## [TASK DETAILS]
Which lines hold the word "none"? Copy each of them from the material.

=== GIVEN ENTRIES ===

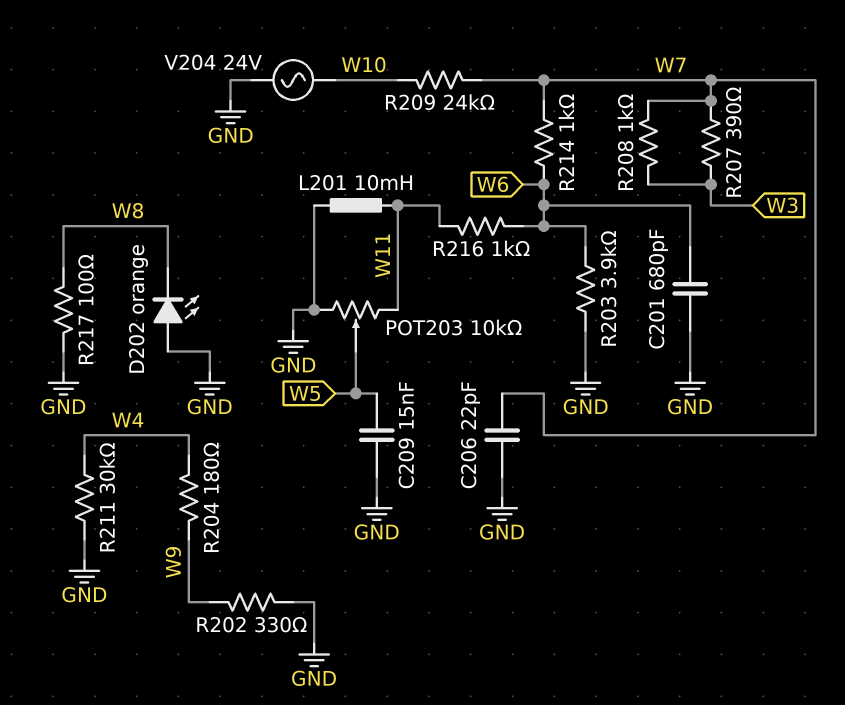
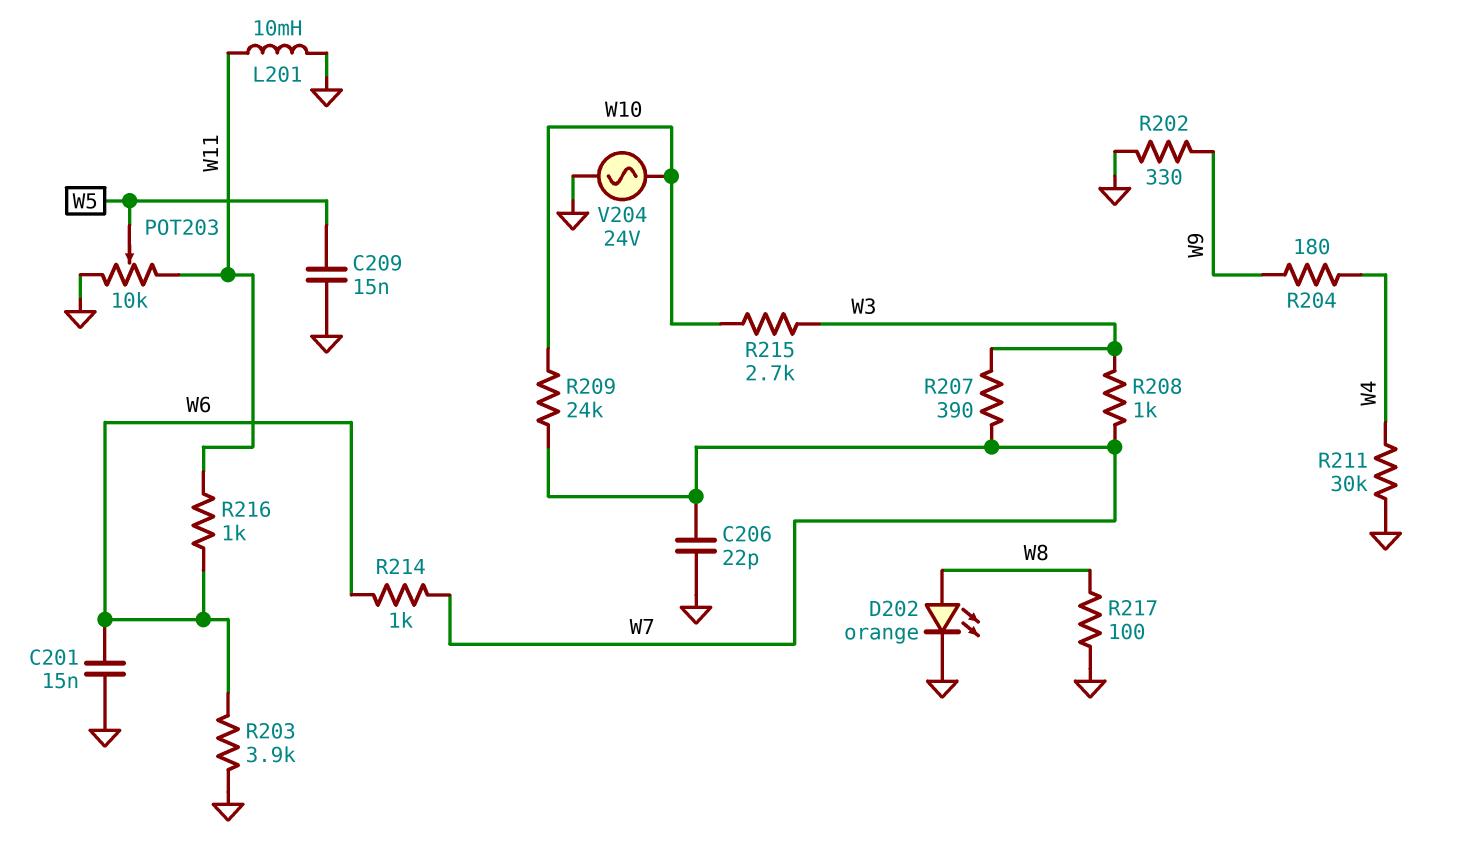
C201: 680pF (GND, W6) -> 15nF (GND, W6)
D202: LED orange (A GND, K W8) -> LED orange (A W8, K GND)
R215: none -> 2.7k (W3, W10)

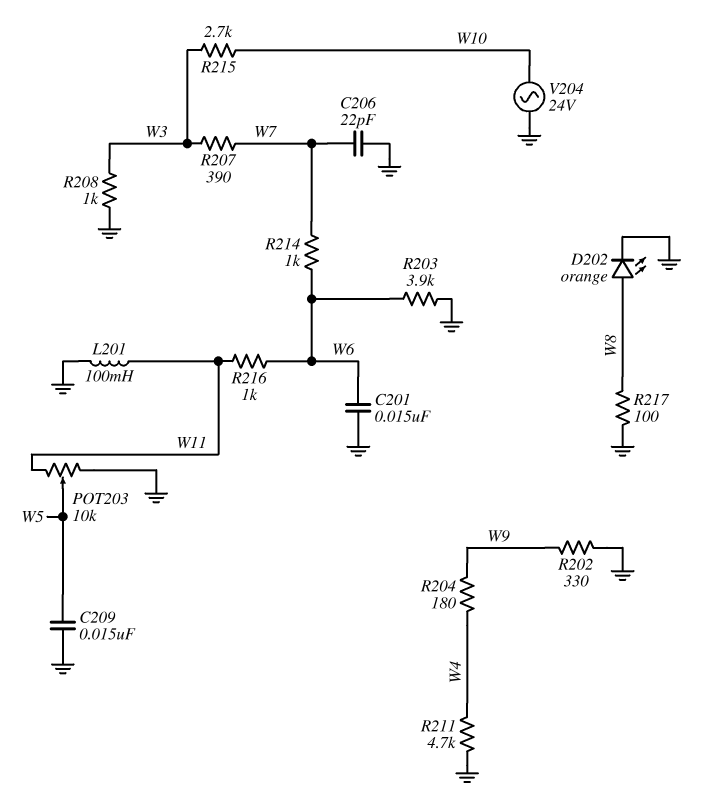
L201: 10mH (GND, W11) -> 100mH (GND, W11)
R208: 1k (W3, W7) -> 1k (GND, W3)
R209: 24k (W7, W10) -> none
R211: 30k (GND, W4) -> 4.7k (GND, W4)

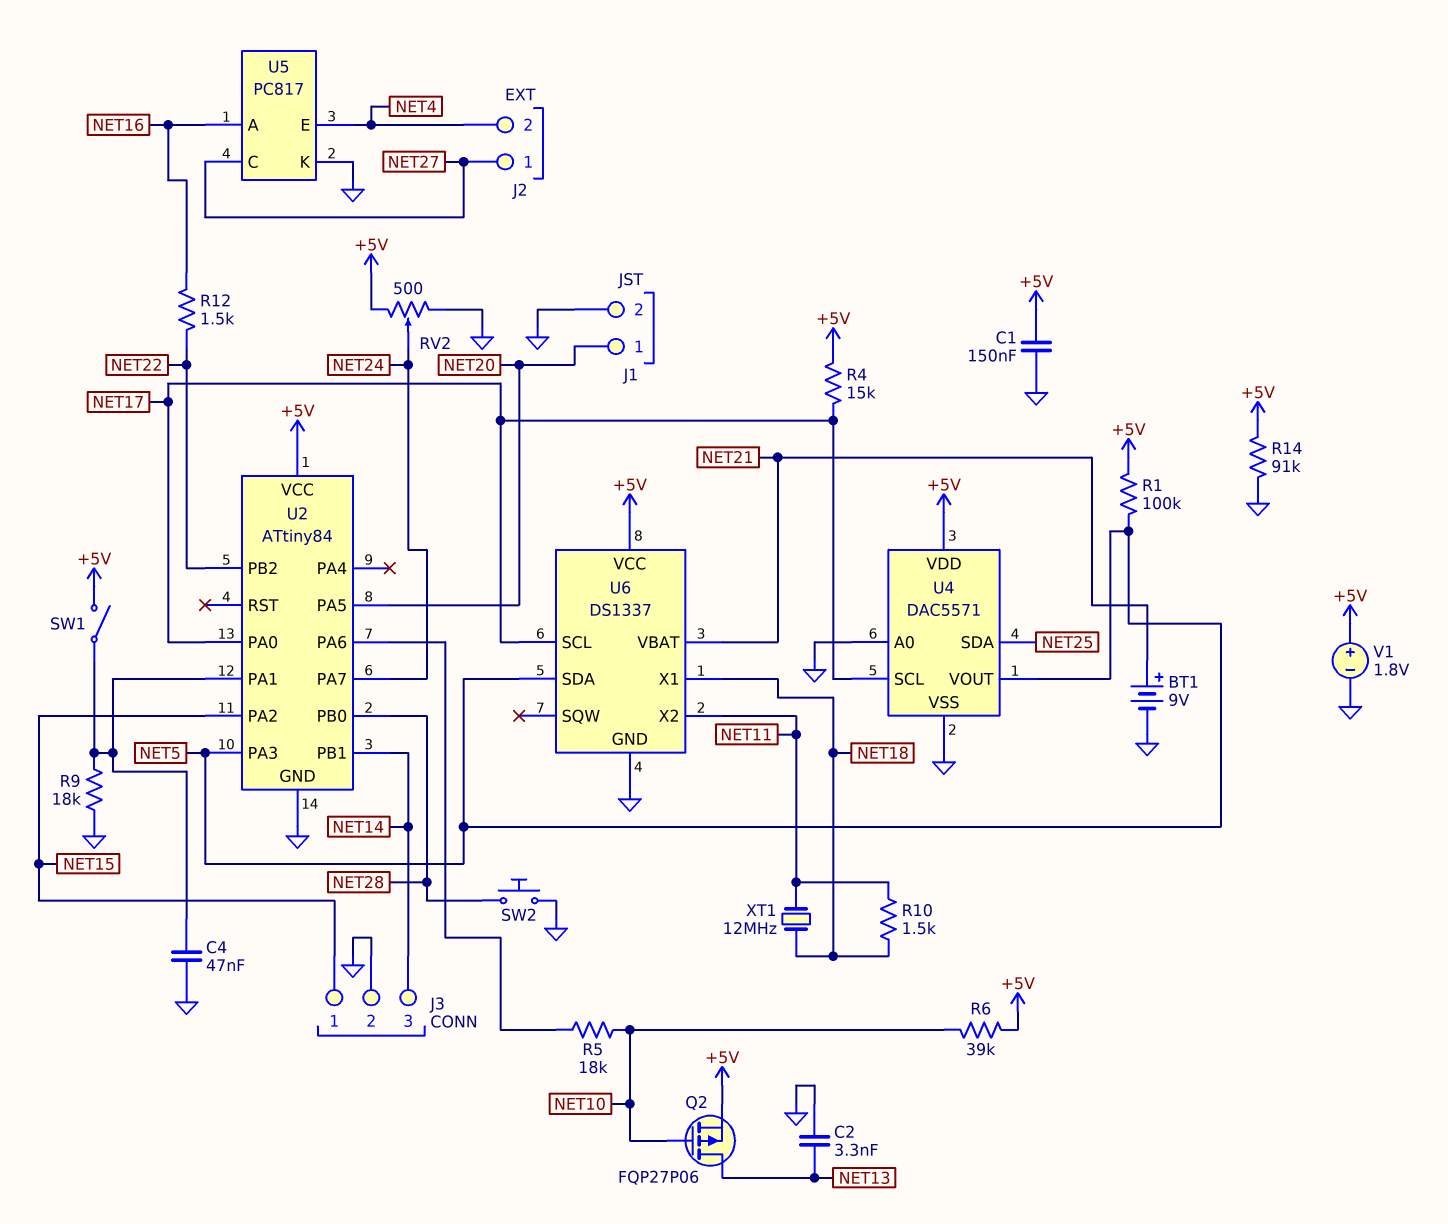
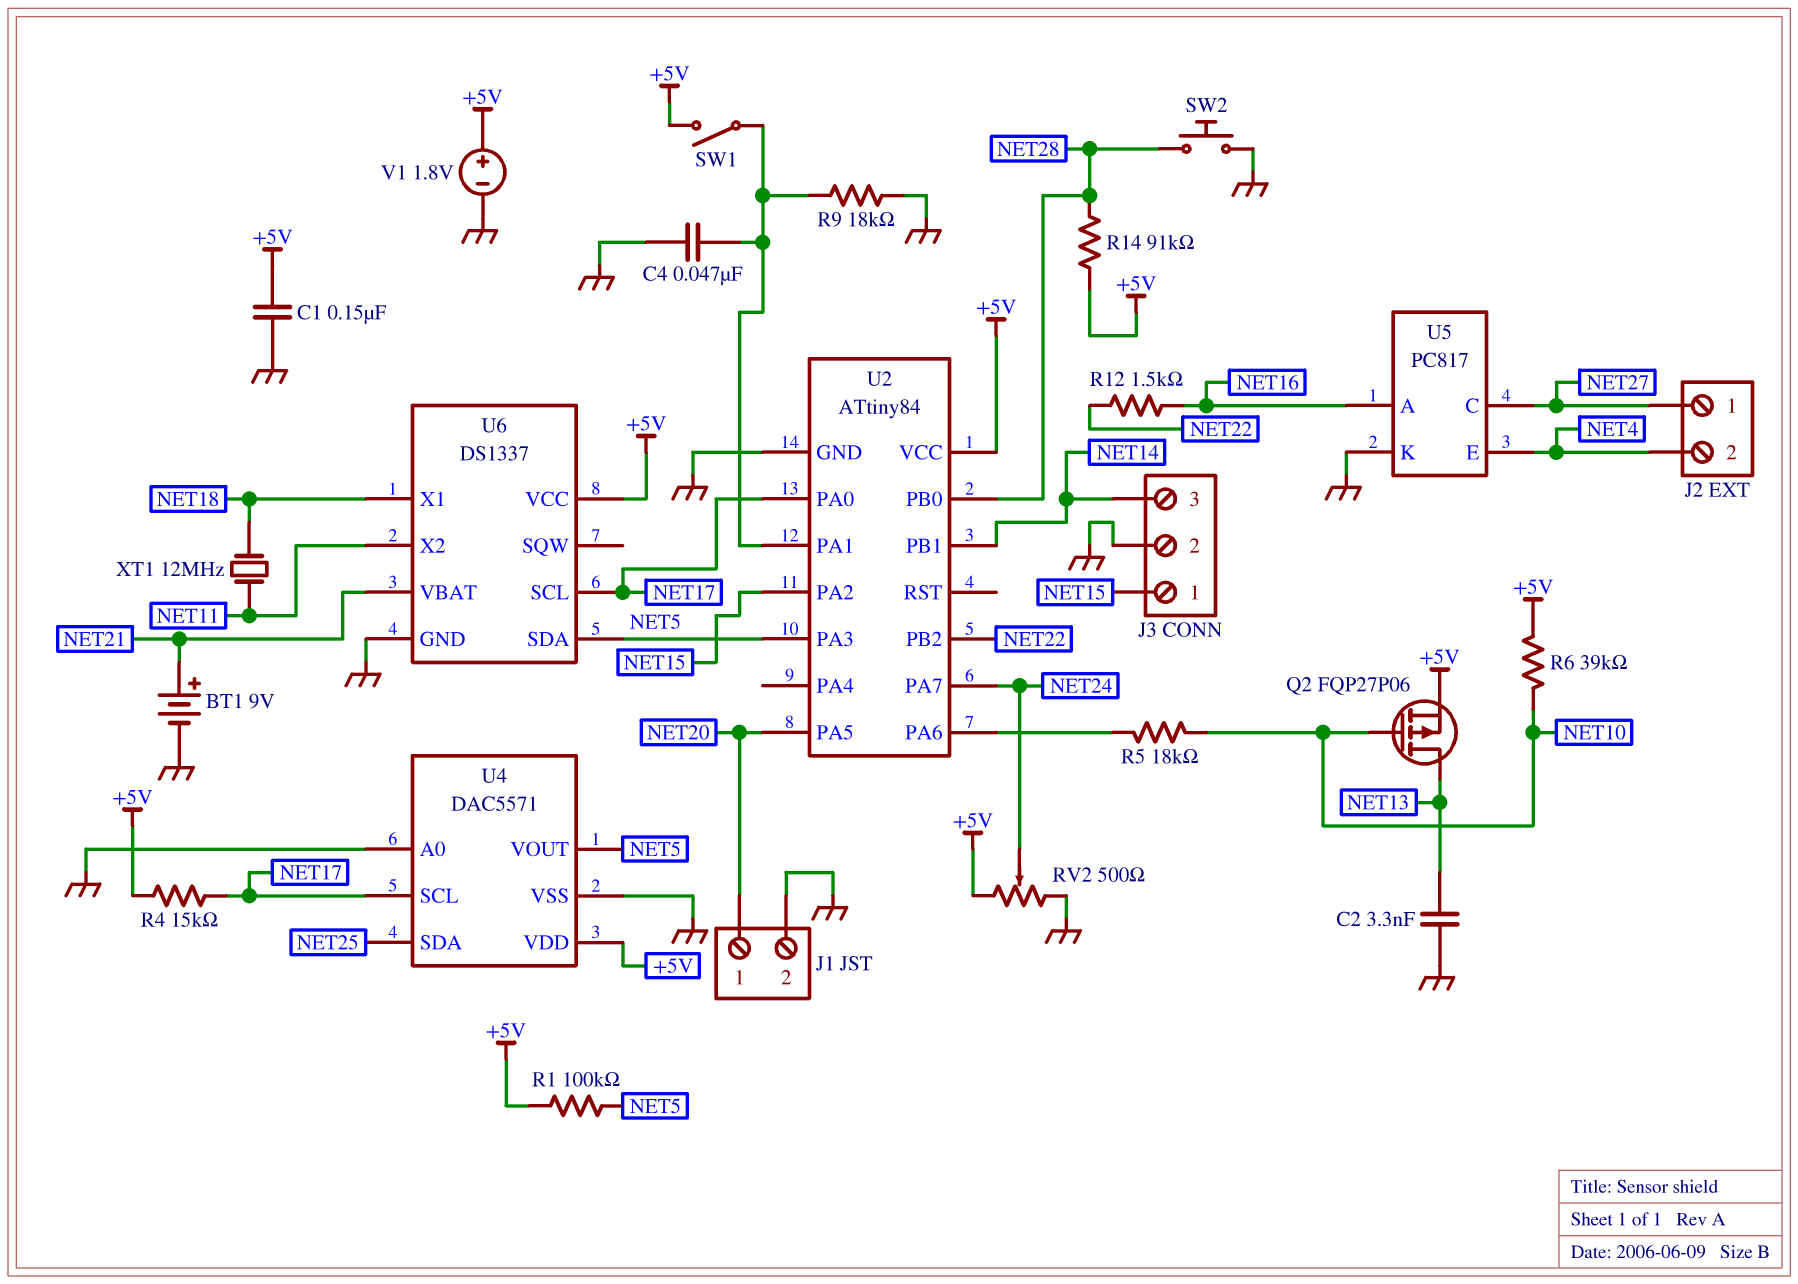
R10: 1.5k (NET11, NET18) -> none
R14: 91k (+5V, GND) -> 91k (+5V, NET28)

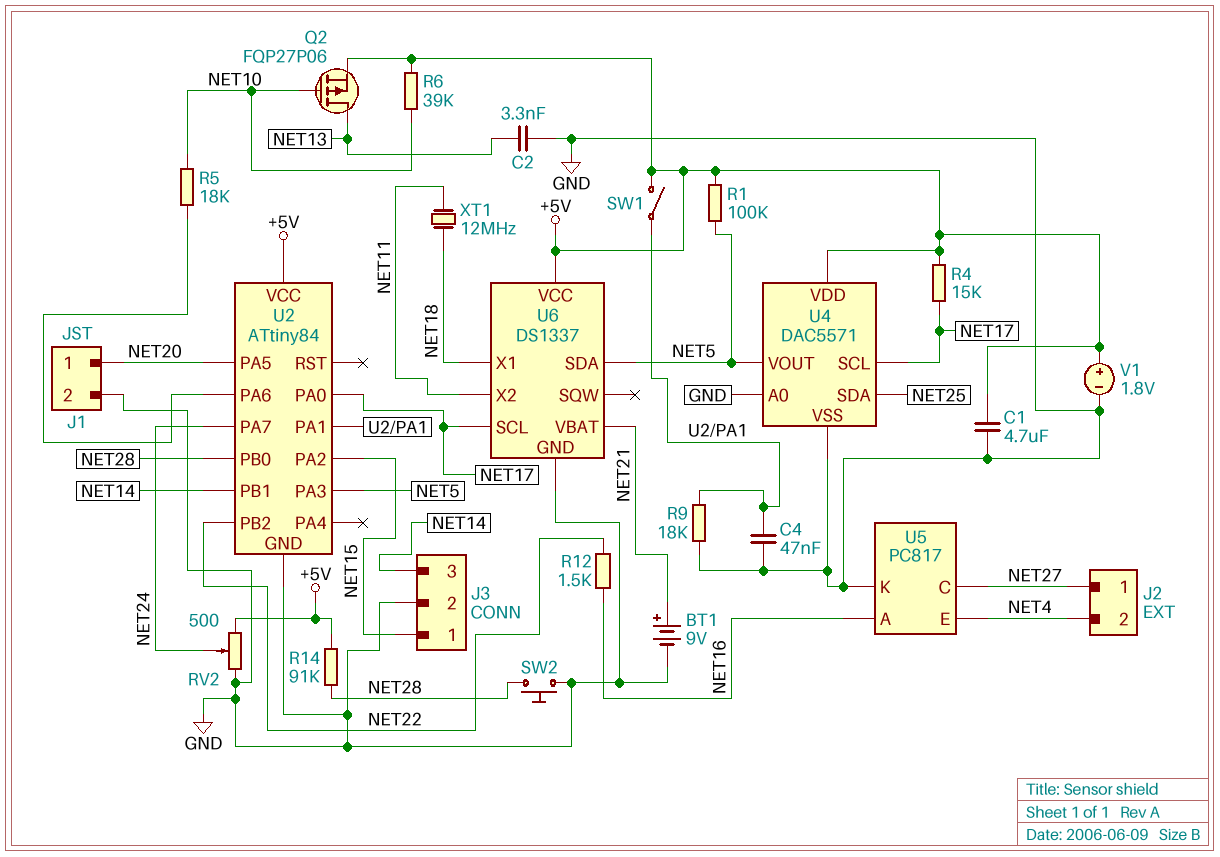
C1: 150nF (+5V, GND) -> 4.7uF (+5V, GND)

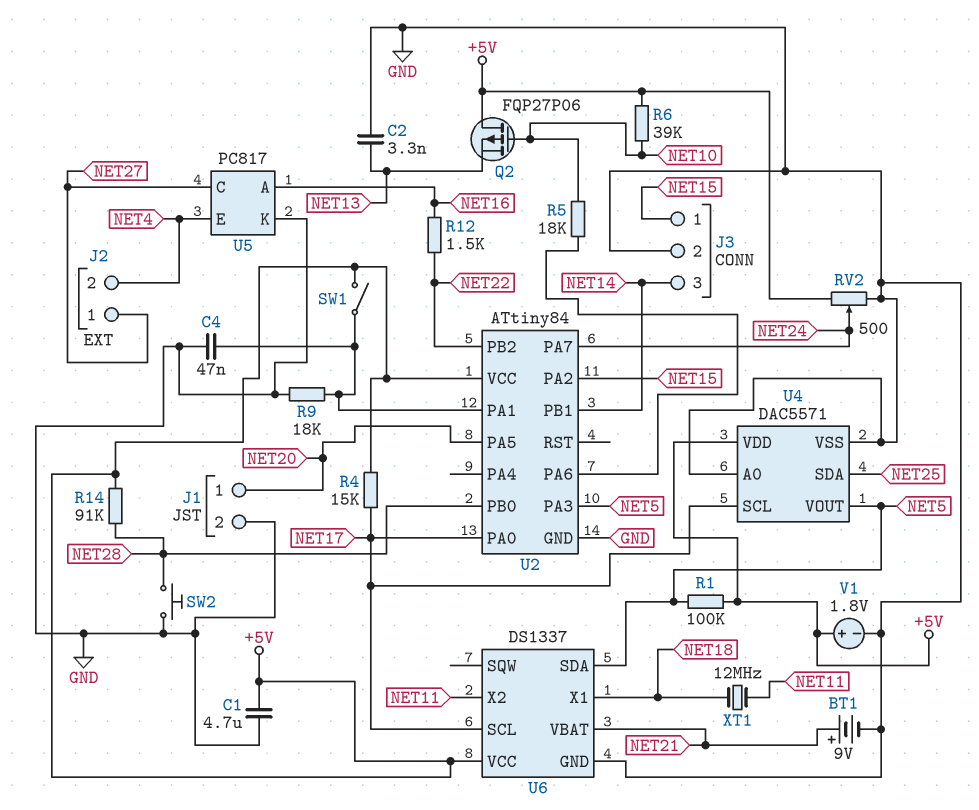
Q2: PMOS FQP27P06 (G NET10, D NET13, S +5V) -> PMOS FQP27P06 (G NET10, D +5V, S NET13)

===

## [PROBLEM SOLUTION]
R215: none -> 2.7k (W3, W10)
R209: 24k (W7, W10) -> none
R10: 1.5k (NET11, NET18) -> none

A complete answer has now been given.